TASK: I'd like the entire listing output verbatim, apart from the pictures.

● ● ● ●

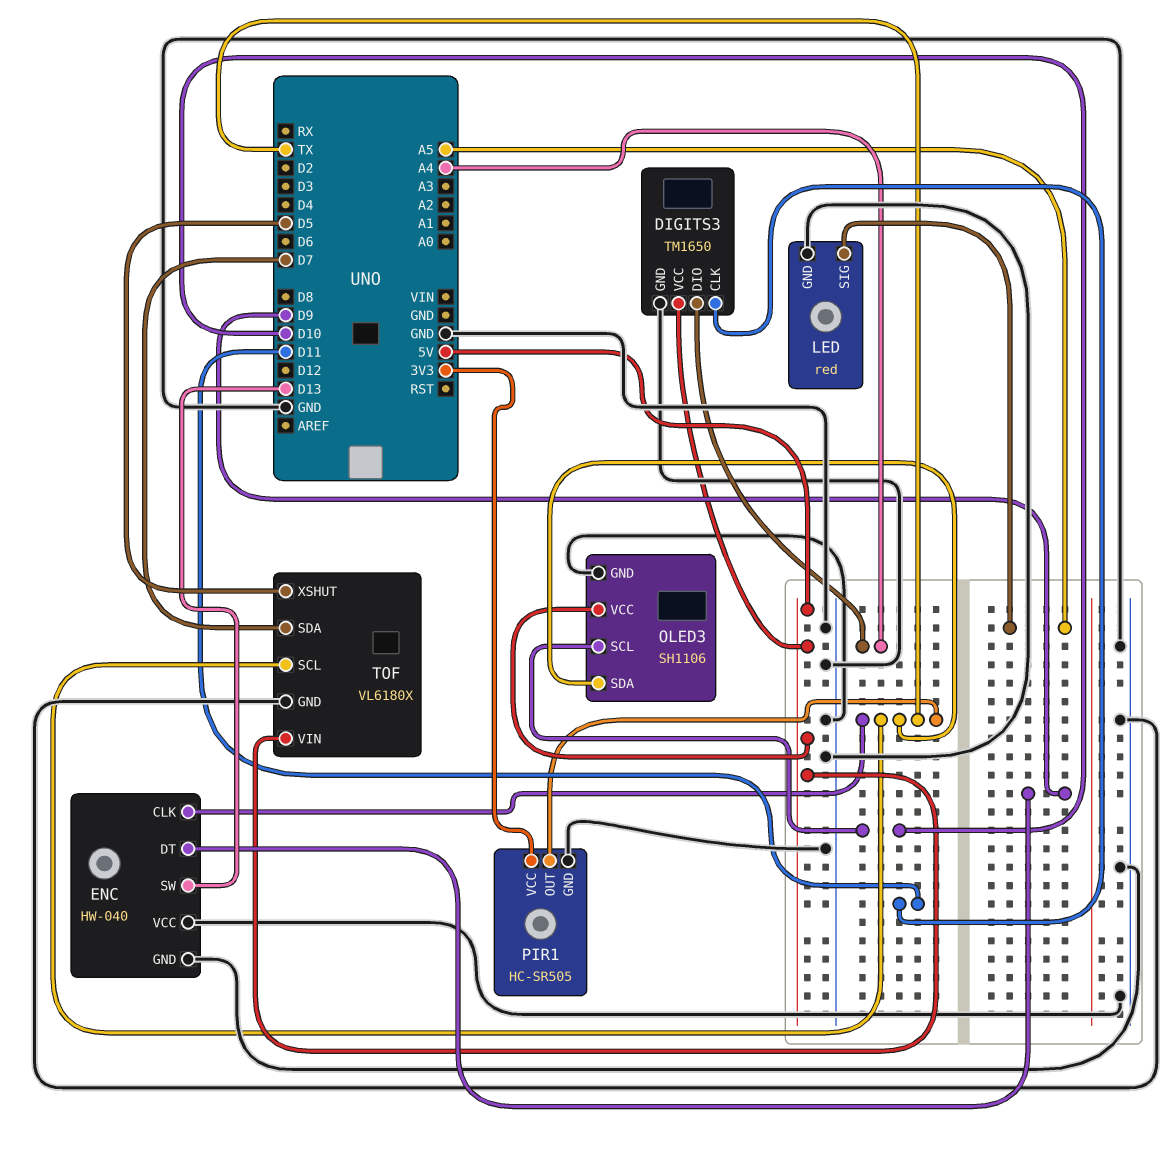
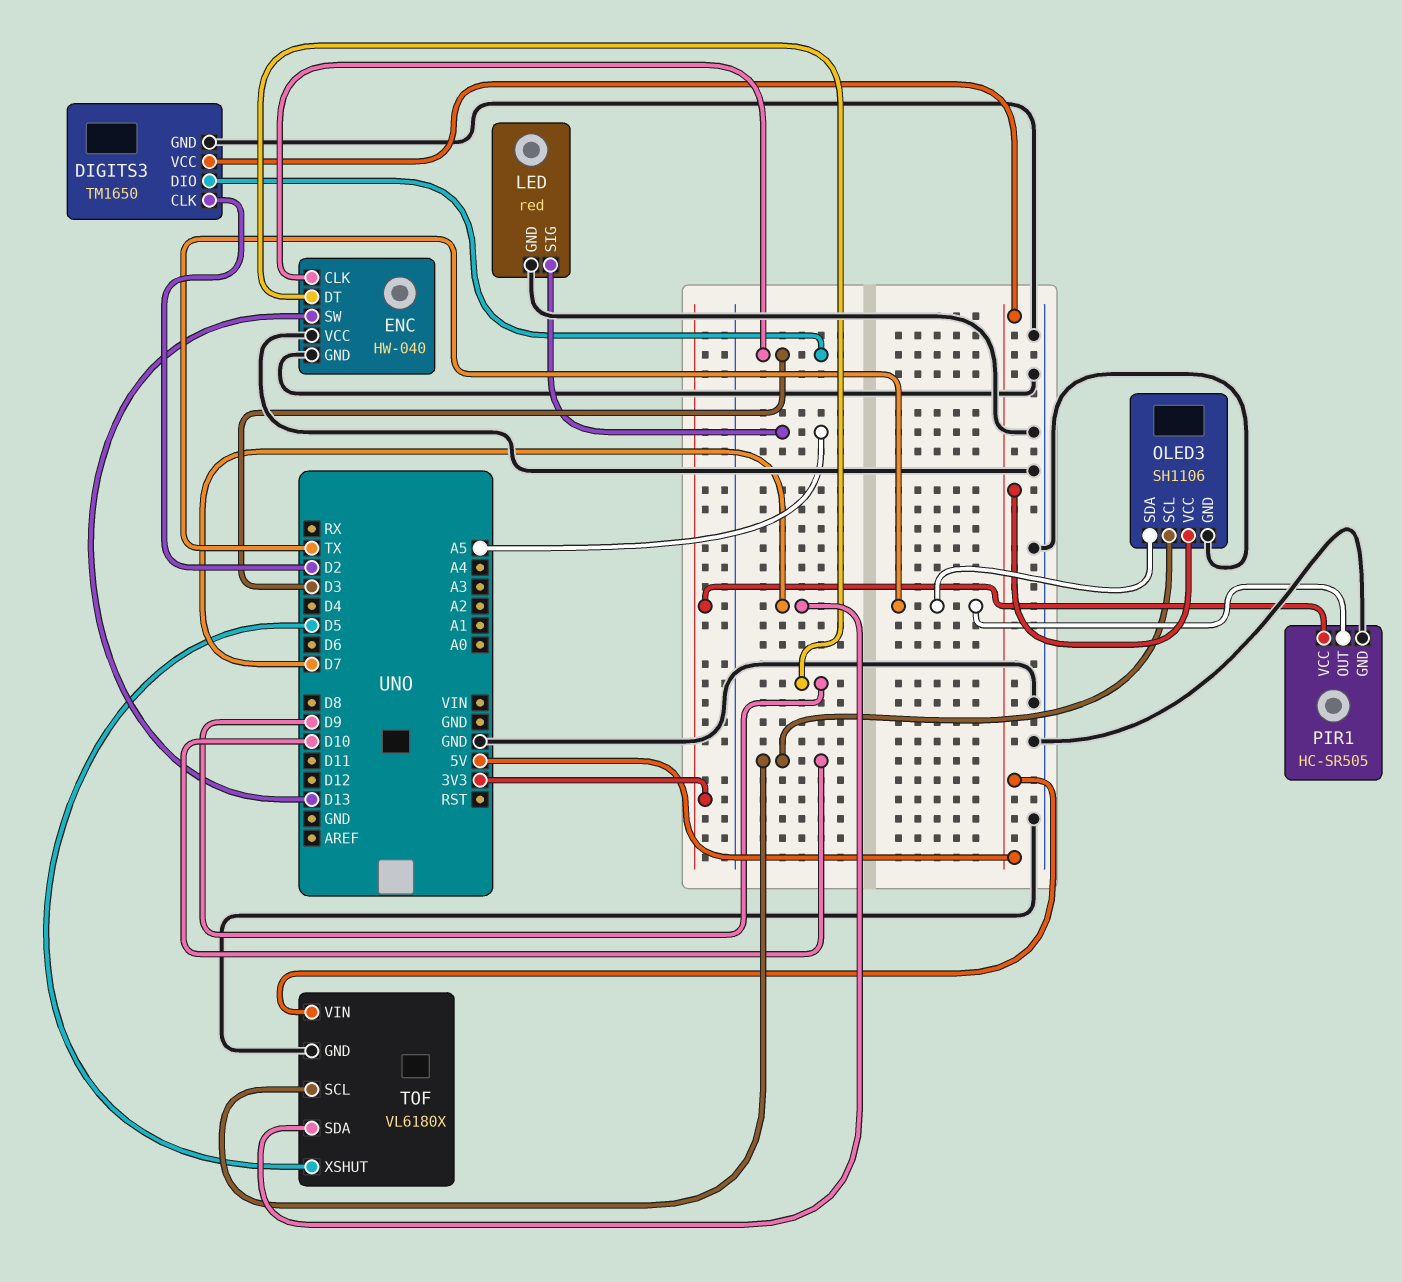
DIGITS3 pin CLK: D11 -> D2
DIGITS3 pin DIO: A4 -> D3
ENC pin CLK: TX -> D3
TOF pin SCL: TX -> D10

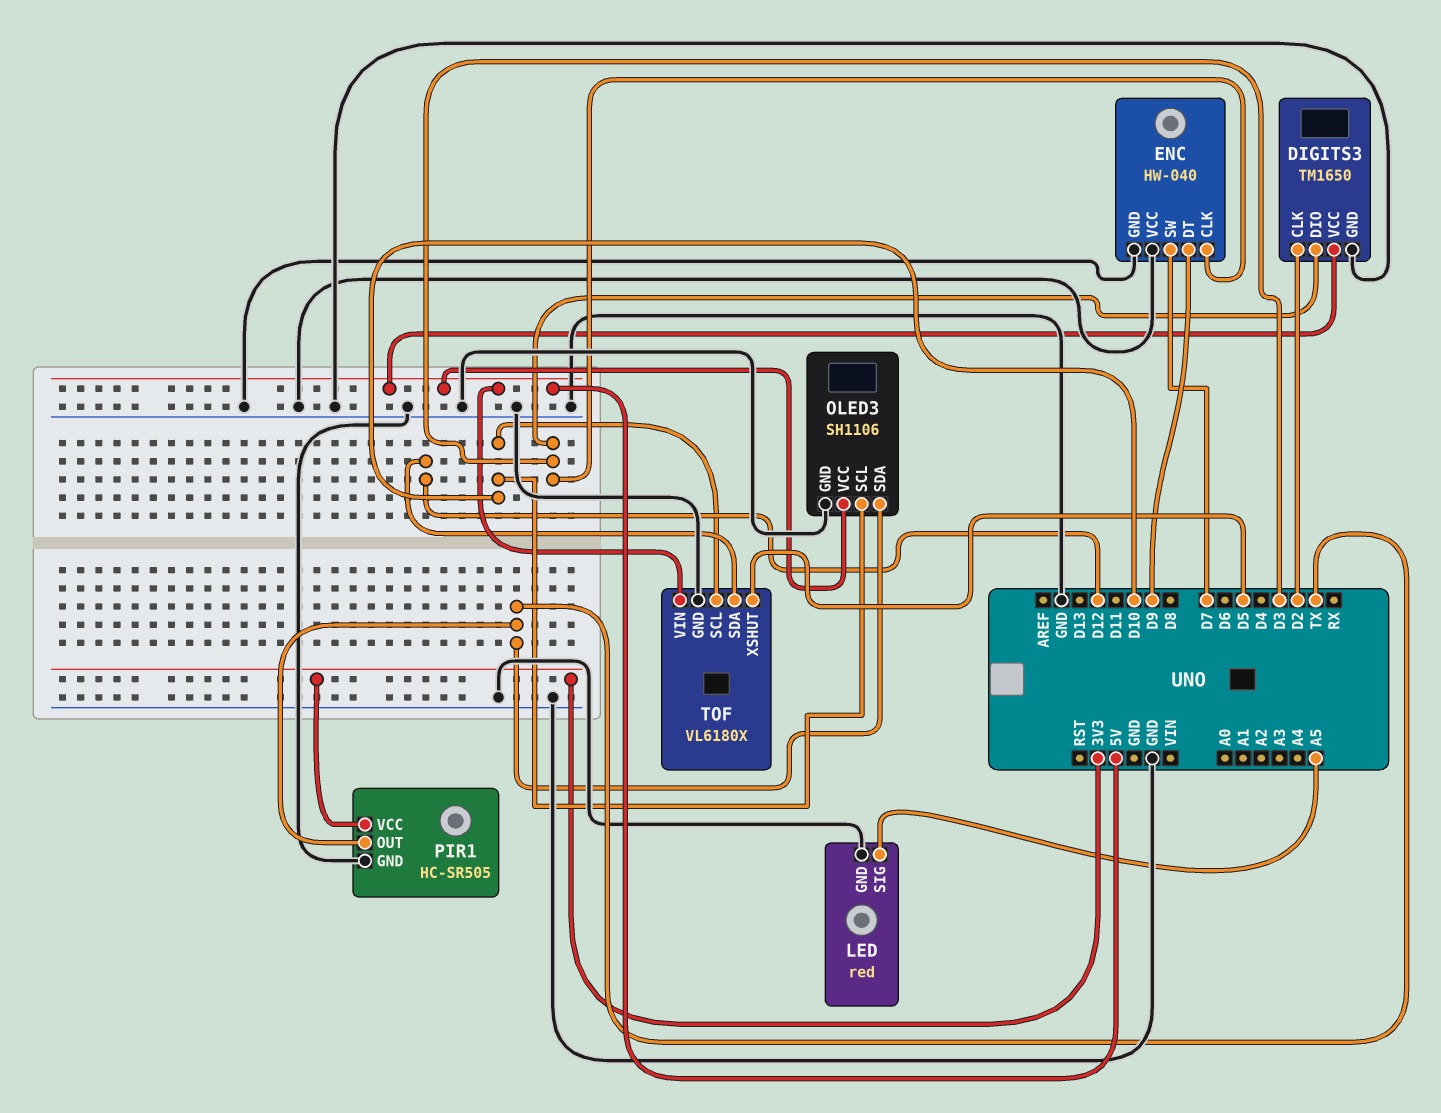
ENC pin SW: D13 -> D7
TOF pin SDA: D7 -> D12

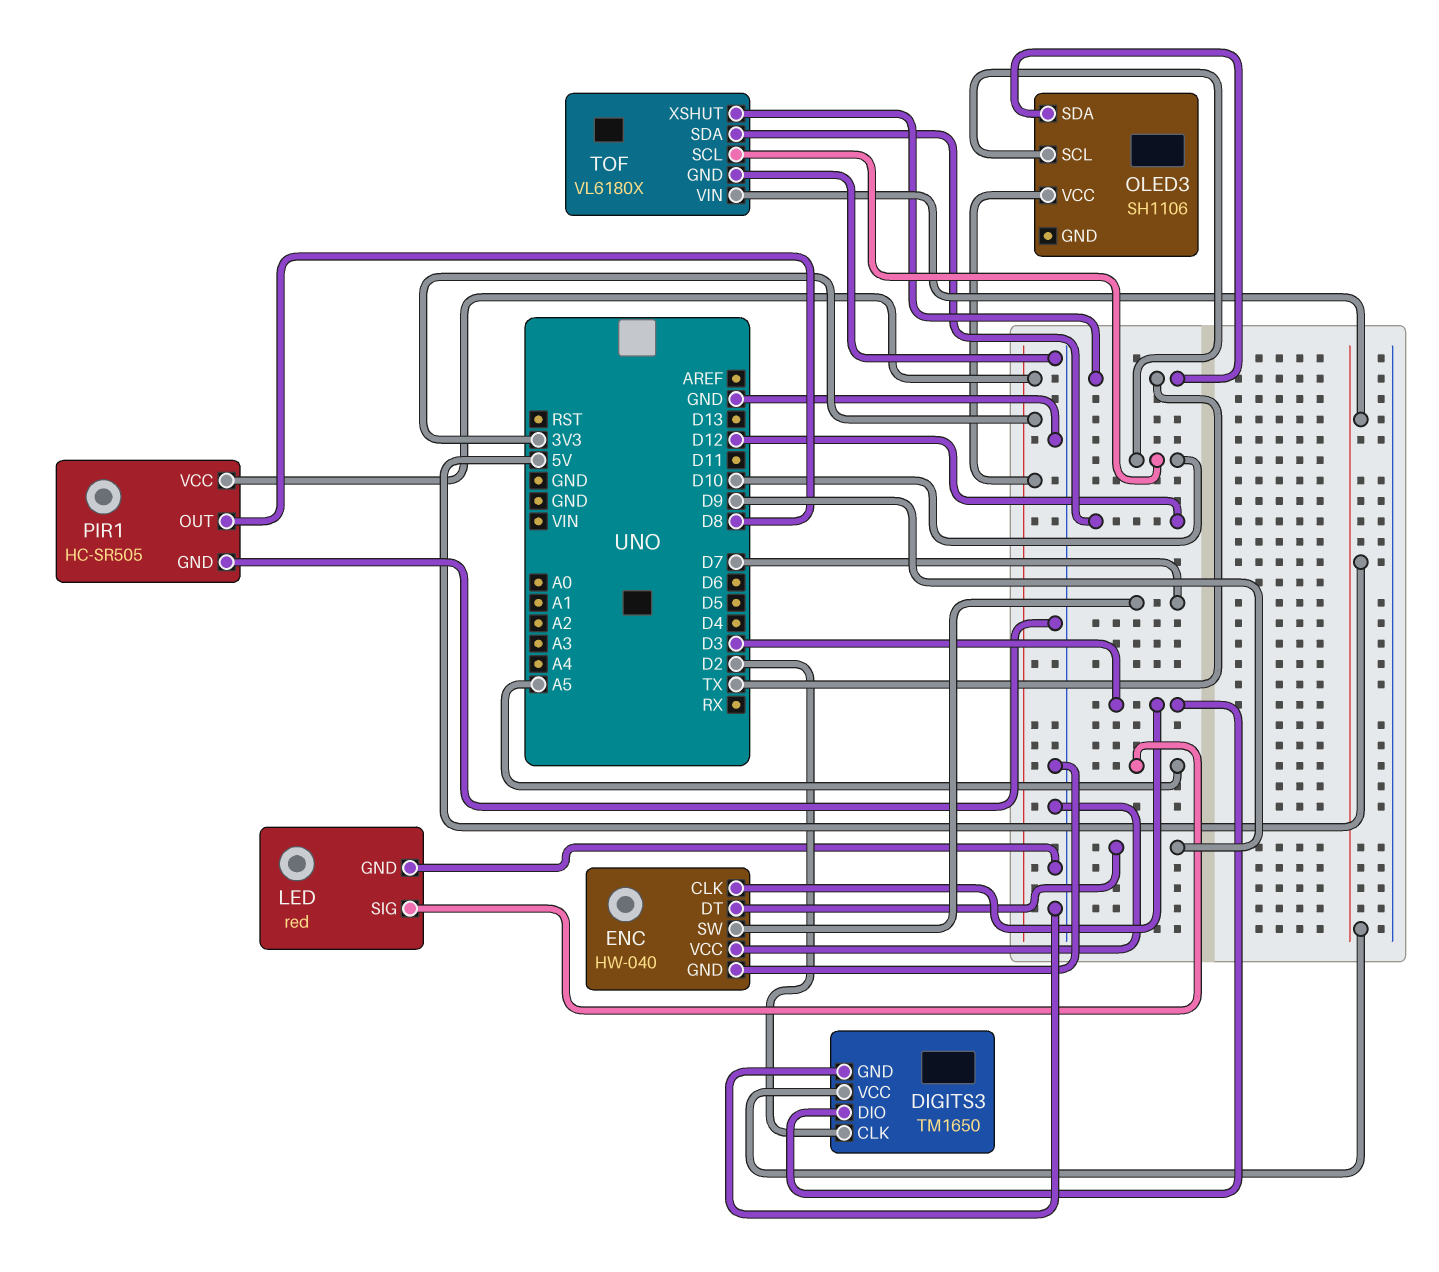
OLED3 pin GND: GND -> none
OLED3 pin VCC: 5V -> 3V3
PIR1 pin OUT: TX -> D8
TOF pin XSHUT: D5 -> TX

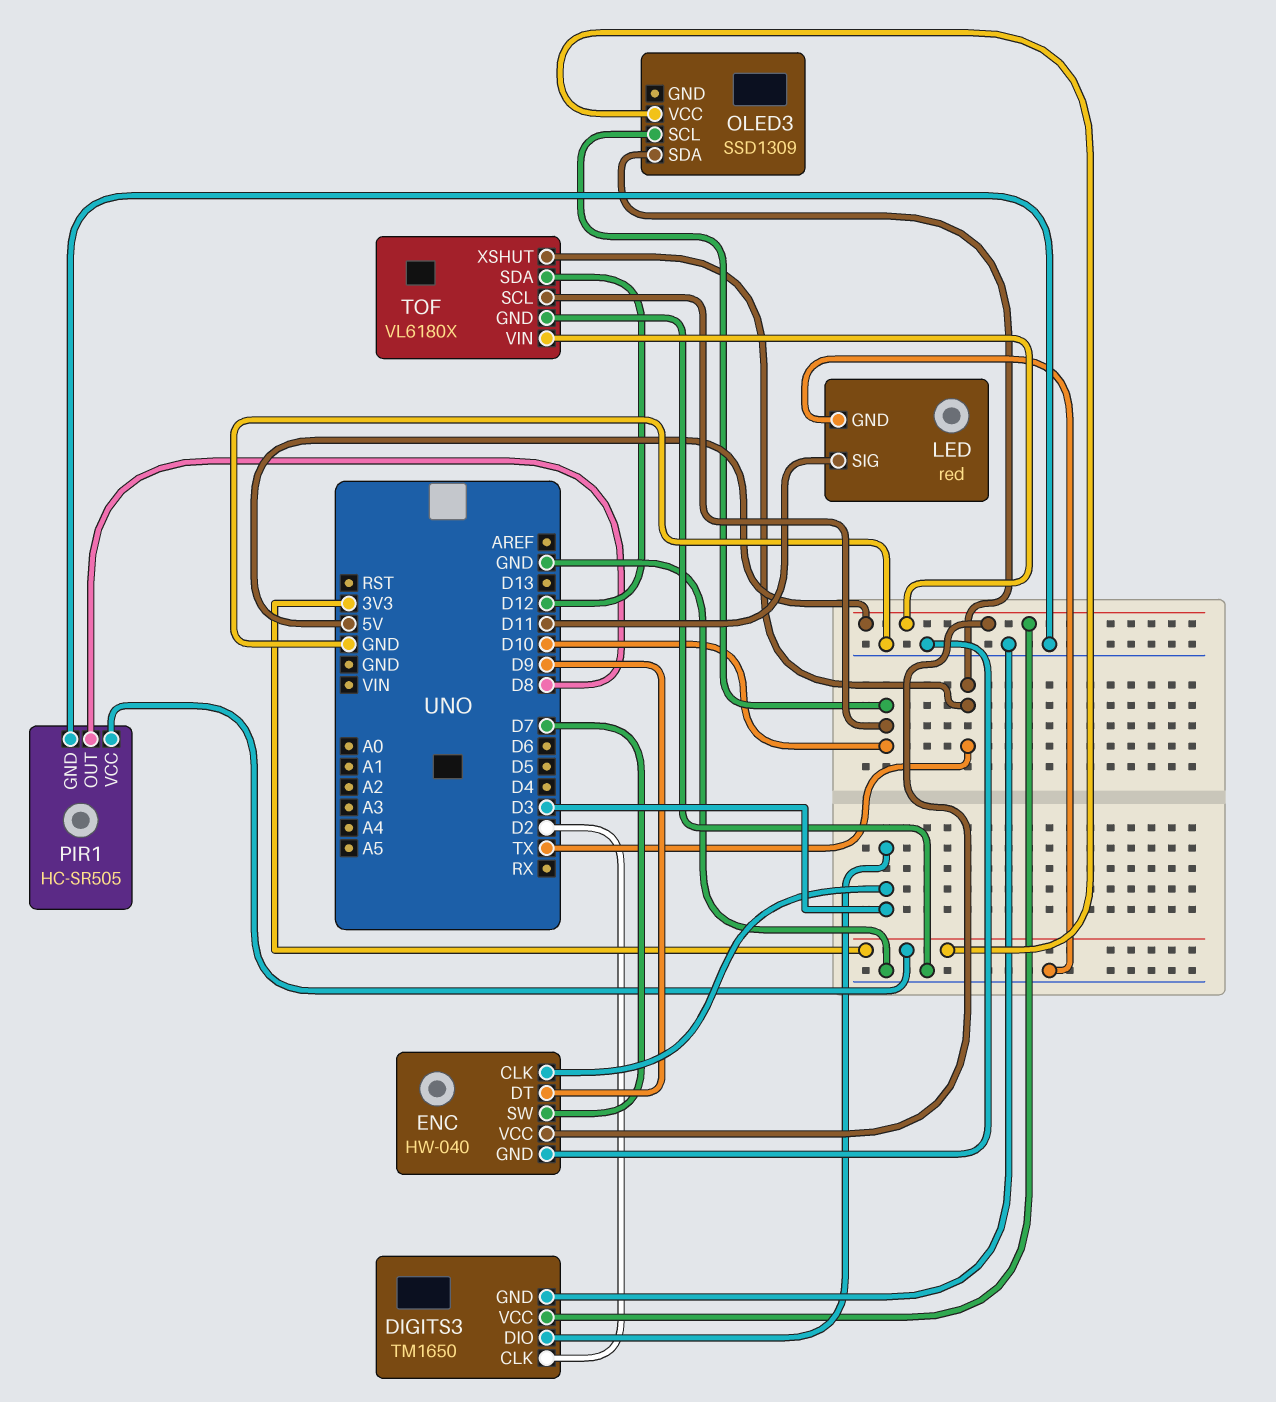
ENC pin VCC: GND -> 5V
LED pin SIG: A5 -> D11
OLED3: SH1106 -> SSD1309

● ● ● ●

RESPONSE TO THIS TASK:
DIGITS3 pin CLK: D11 -> D2
DIGITS3 pin DIO: A4 -> D3
ENC pin CLK: TX -> D3
TOF pin SCL: TX -> D10

ENC pin SW: D13 -> D7
TOF pin SDA: D7 -> D12

OLED3 pin GND: GND -> none
OLED3 pin VCC: 5V -> 3V3
PIR1 pin OUT: TX -> D8
TOF pin XSHUT: D5 -> TX

ENC pin VCC: GND -> 5V
LED pin SIG: A5 -> D11
OLED3: SH1106 -> SSD1309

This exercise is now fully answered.